-- Exercise aim --
Exactly how many lines in the listing contain "LEVEL"? Respond with the number and nothing more.

-- Materials provided --
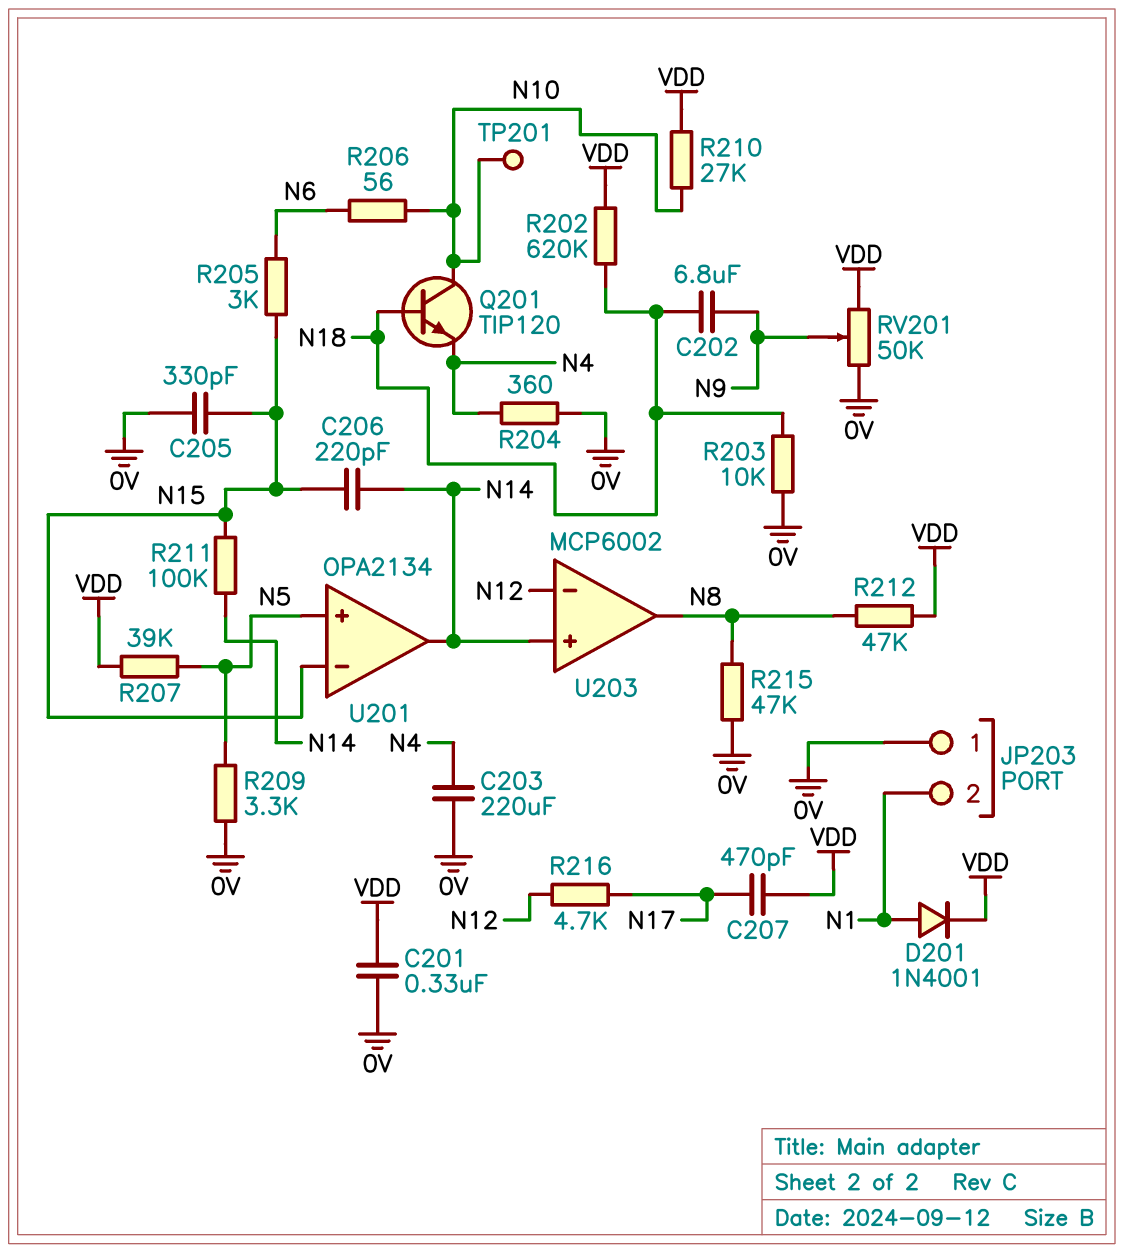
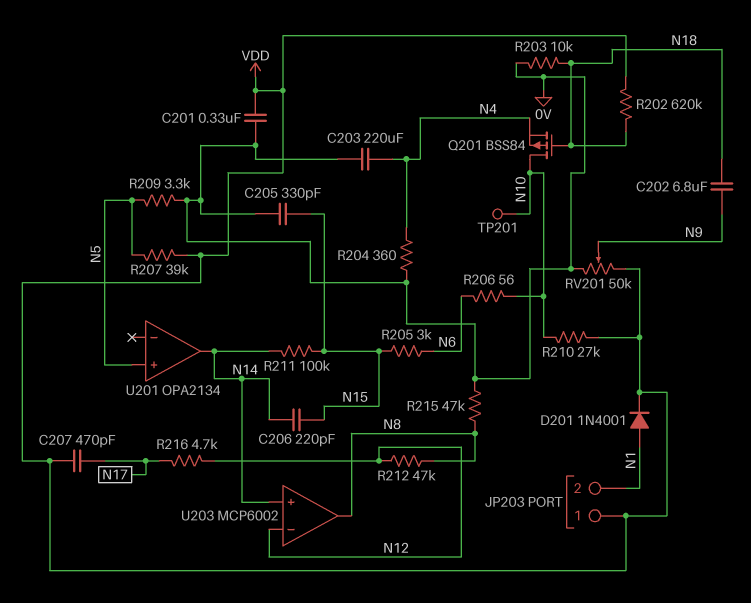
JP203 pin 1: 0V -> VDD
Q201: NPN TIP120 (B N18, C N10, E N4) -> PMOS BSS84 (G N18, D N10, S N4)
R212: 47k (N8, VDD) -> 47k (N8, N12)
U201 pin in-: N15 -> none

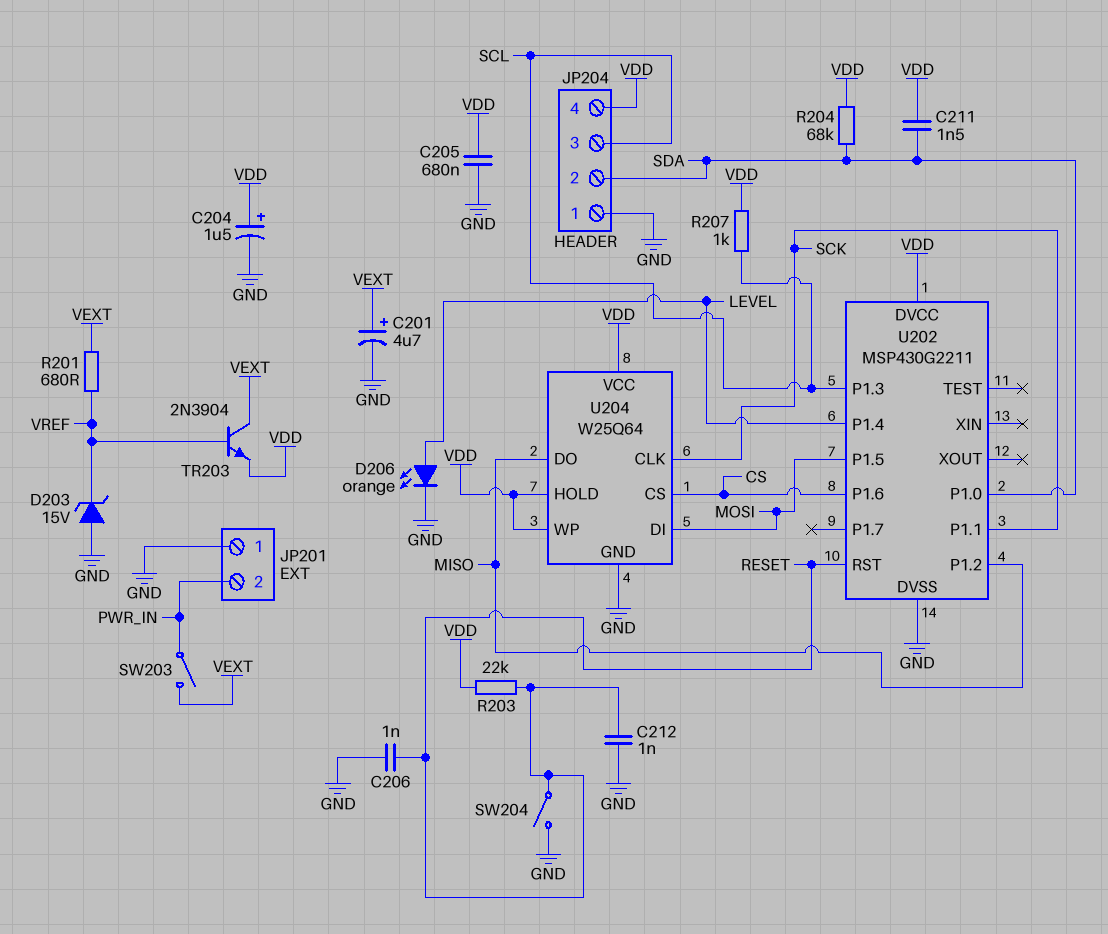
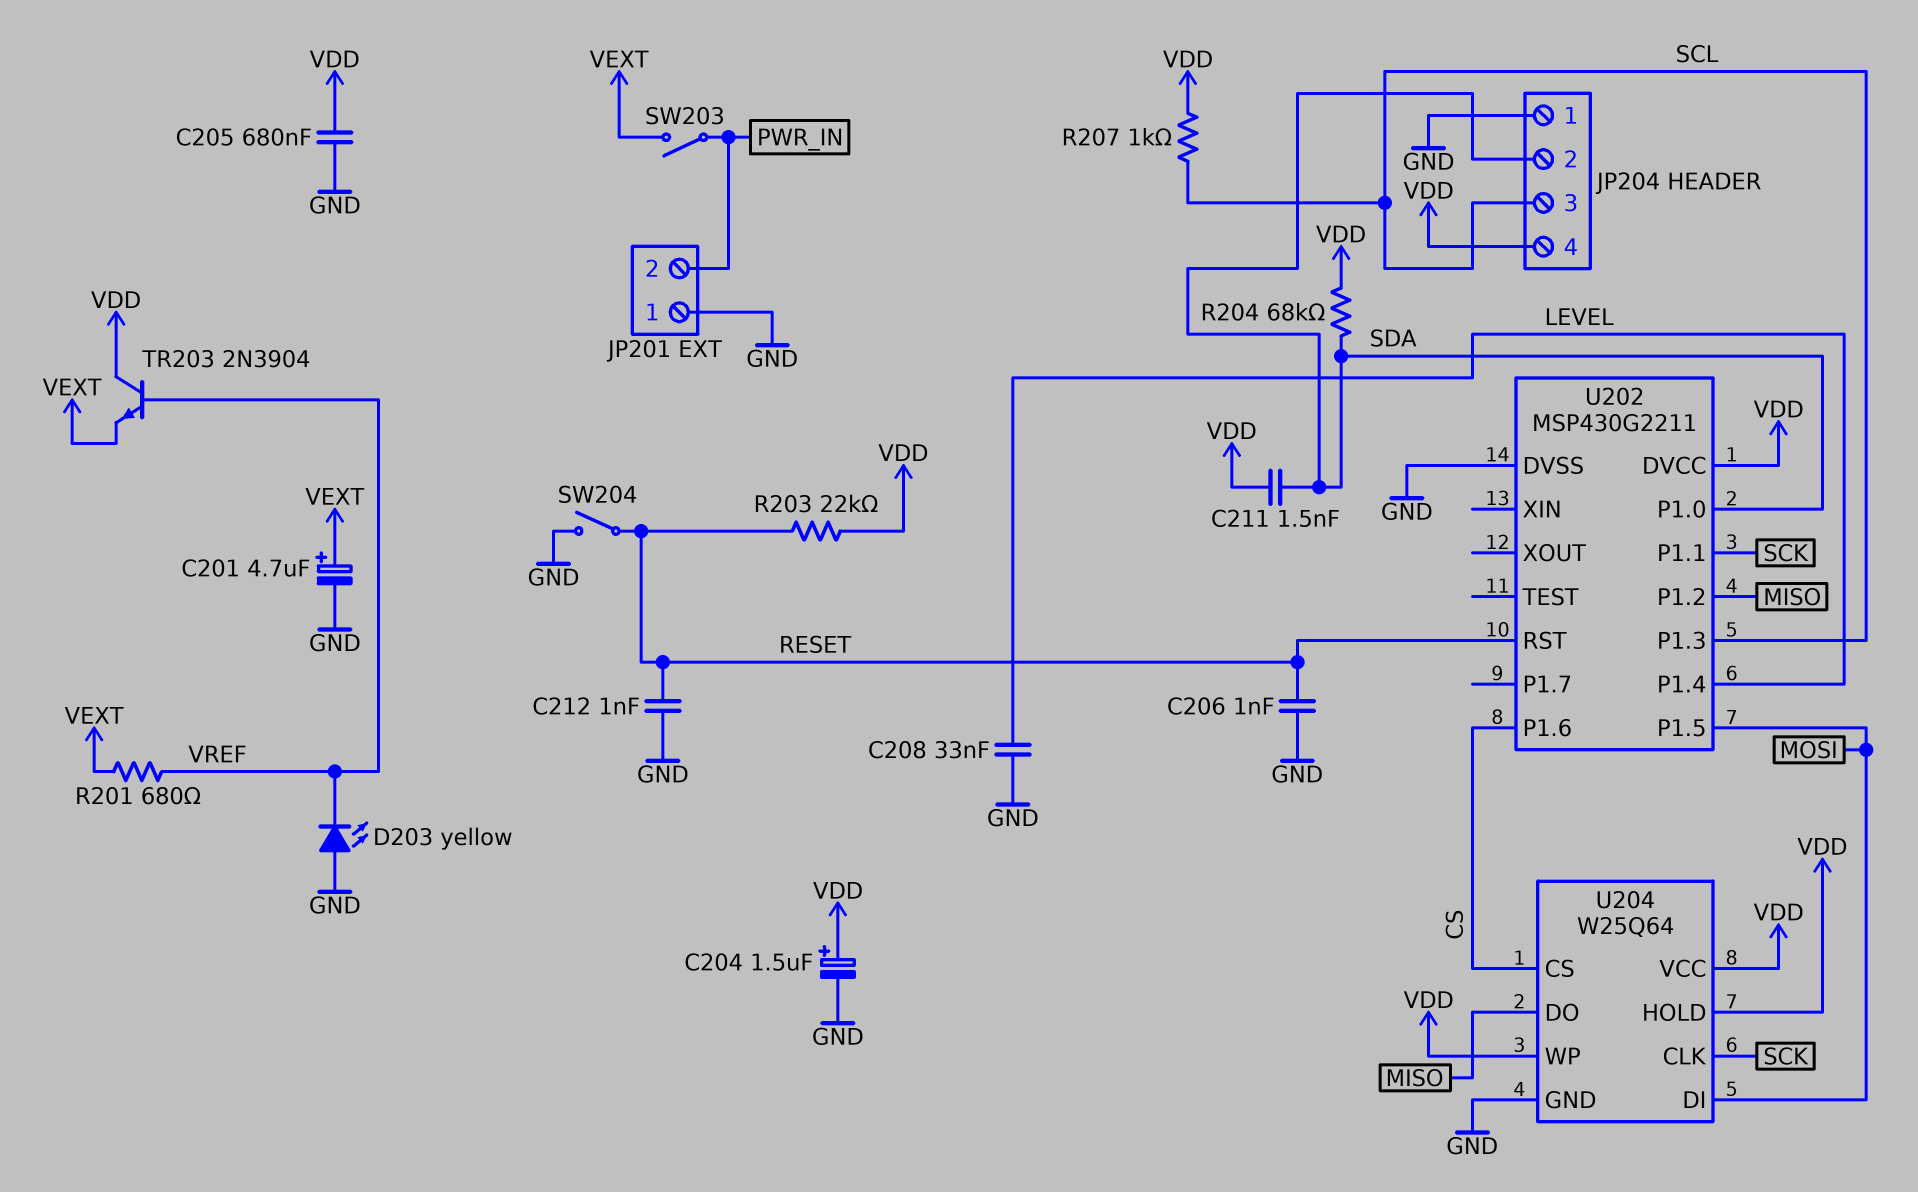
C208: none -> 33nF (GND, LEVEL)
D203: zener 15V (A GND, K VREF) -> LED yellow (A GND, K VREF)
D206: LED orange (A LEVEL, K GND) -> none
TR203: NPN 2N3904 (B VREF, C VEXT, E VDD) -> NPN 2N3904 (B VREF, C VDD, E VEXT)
* * *
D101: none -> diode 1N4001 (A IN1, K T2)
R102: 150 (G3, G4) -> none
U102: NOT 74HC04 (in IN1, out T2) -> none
* * *
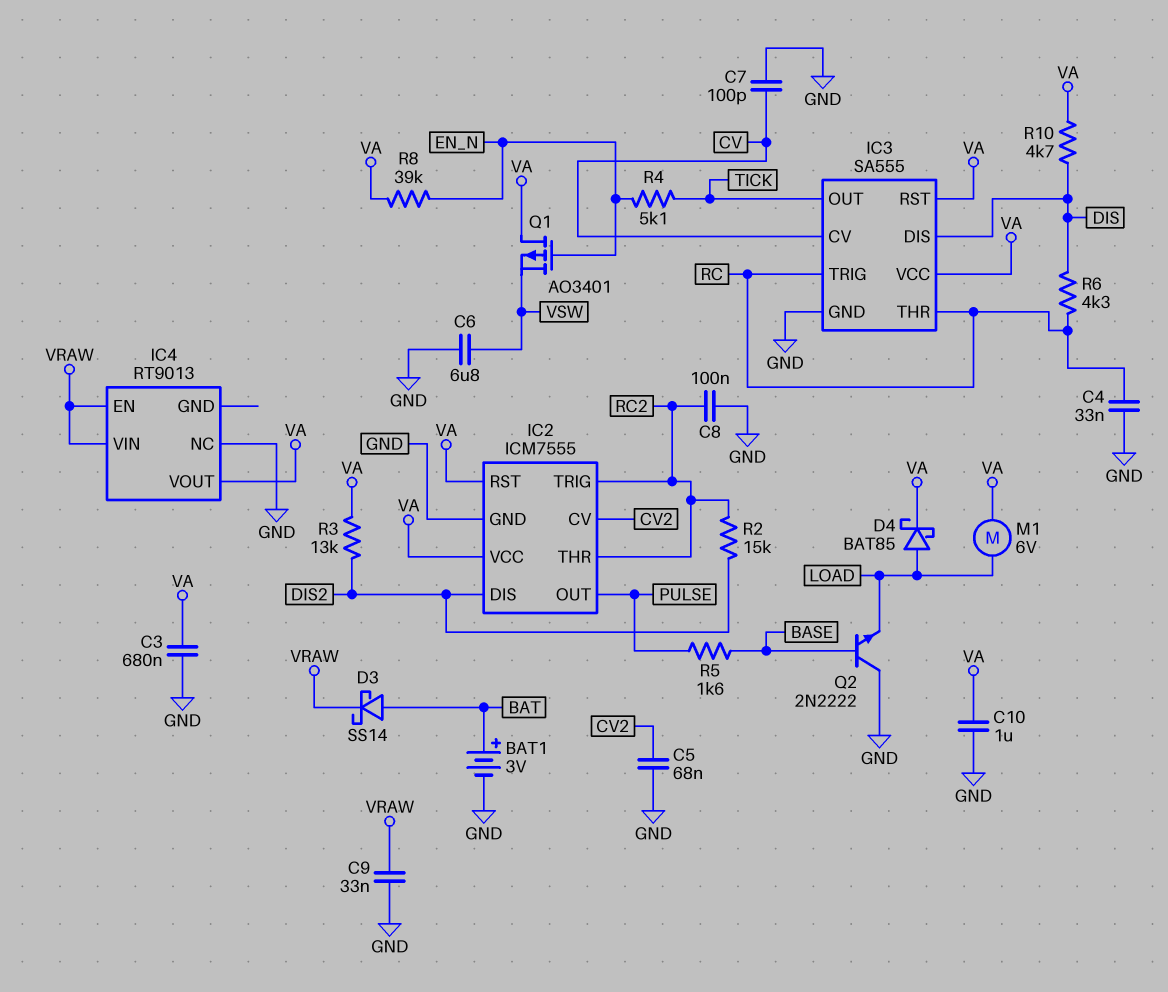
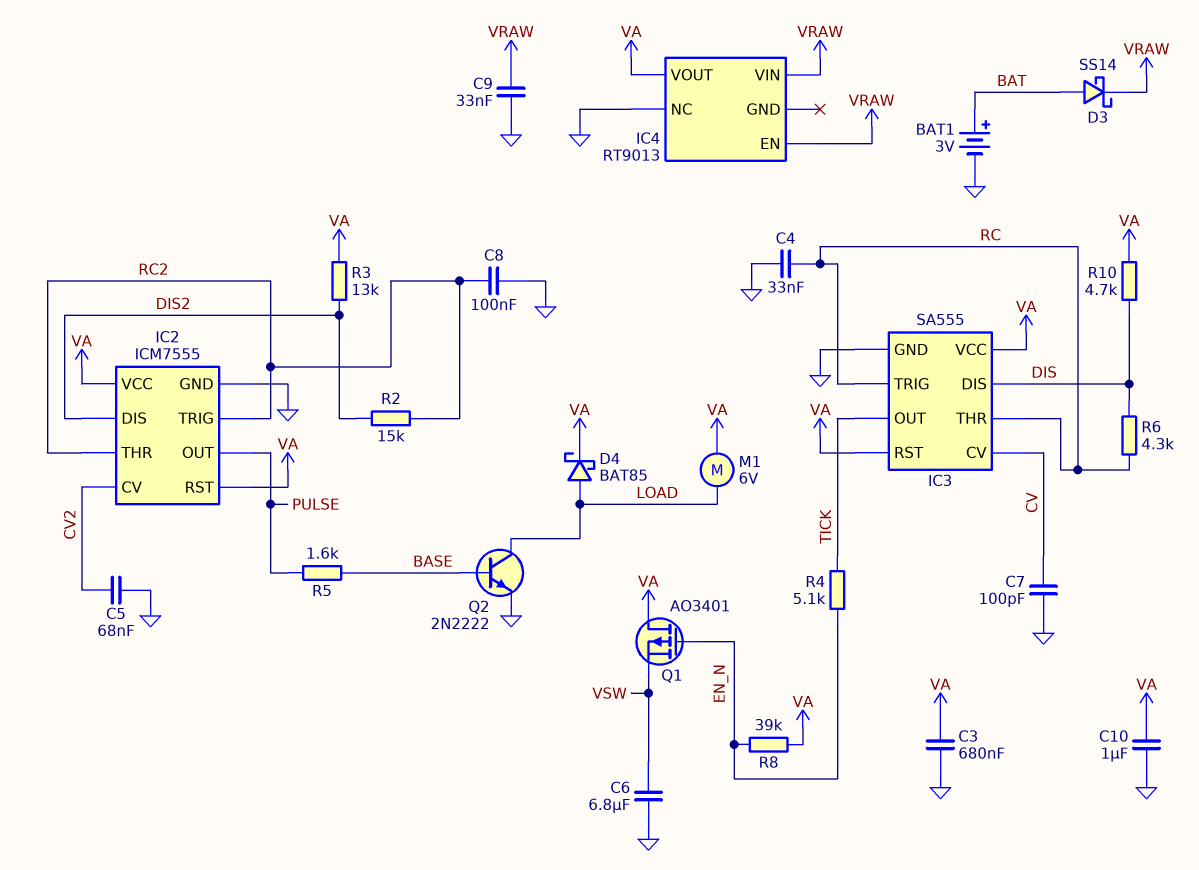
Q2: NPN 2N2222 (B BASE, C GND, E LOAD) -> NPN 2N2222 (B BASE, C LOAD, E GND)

-- Exercise result --
2